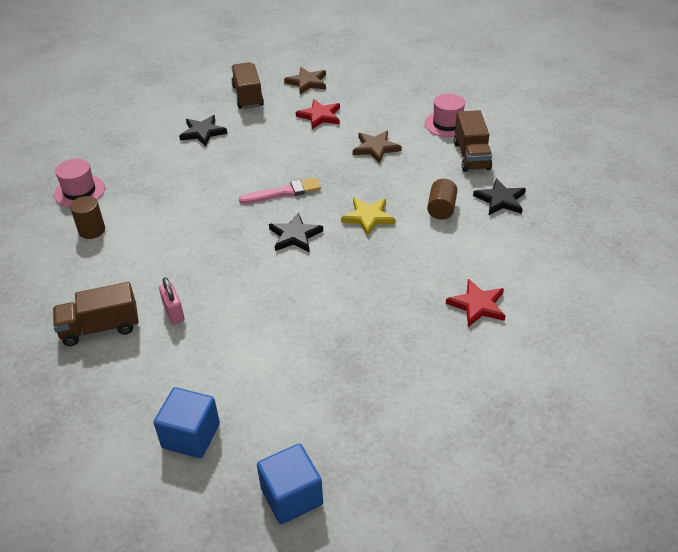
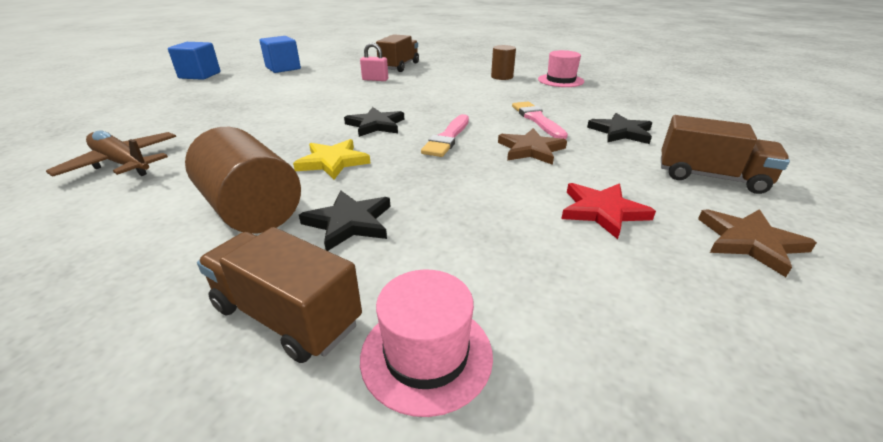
camera: 125 degrees right, 10 degrees down
brown star [353,131,402,164] -> brown star moved to [498,128,567,165]
brown cylinder [427,179,457,220] -> brown cylinder [185,127,301,233], size x1.71
red star [446,279,505,327] -> brown plane [46,130,176,177]
black star [473,178,526,215] -> black star moved to [299,190,390,251]
none -> pink brush [512,102,568,139]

▸ **What the task requires**
Which lines in the records above contain the word "star"? Copy each one.

▸ **Task answer**
brown star [353,131,402,164] -> brown star moved to [498,128,567,165]
red star [446,279,505,327] -> brown plane [46,130,176,177]
black star [473,178,526,215] -> black star moved to [299,190,390,251]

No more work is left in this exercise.